::: Provided records

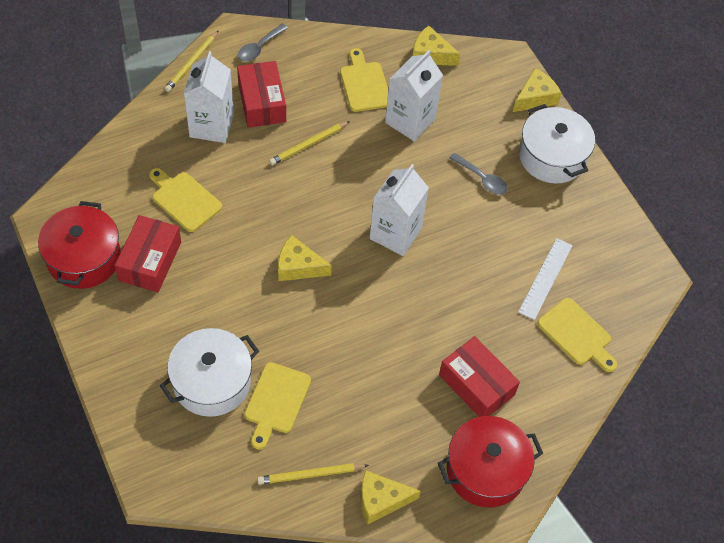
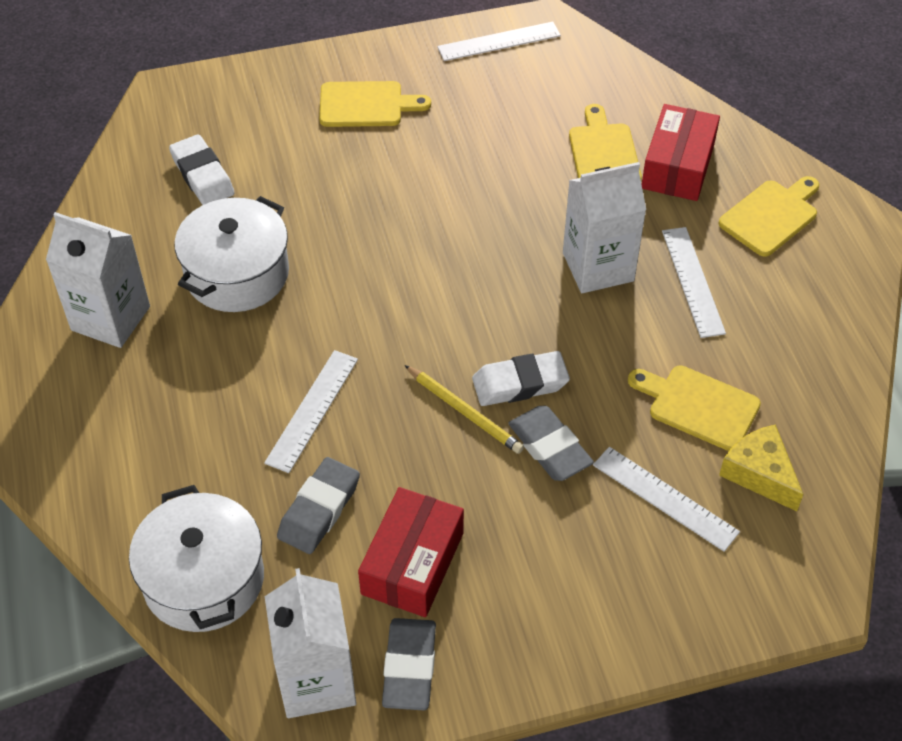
grey eraser: 0 -> 3
grey spoon: 2 -> 0
red box: 3 -> 2
red pot: 2 -> 0
white eraser: 0 -> 2
white ruler: 1 -> 4
yellow cheese: 4 -> 1
yellow pencil: 3 -> 1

::::::

* _Problem_: What you return should match the material line for line, with the images removed.

* _Output of the exercise_:
grey eraser: 0 -> 3
grey spoon: 2 -> 0
red box: 3 -> 2
red pot: 2 -> 0
white eraser: 0 -> 2
white ruler: 1 -> 4
yellow cheese: 4 -> 1
yellow pencil: 3 -> 1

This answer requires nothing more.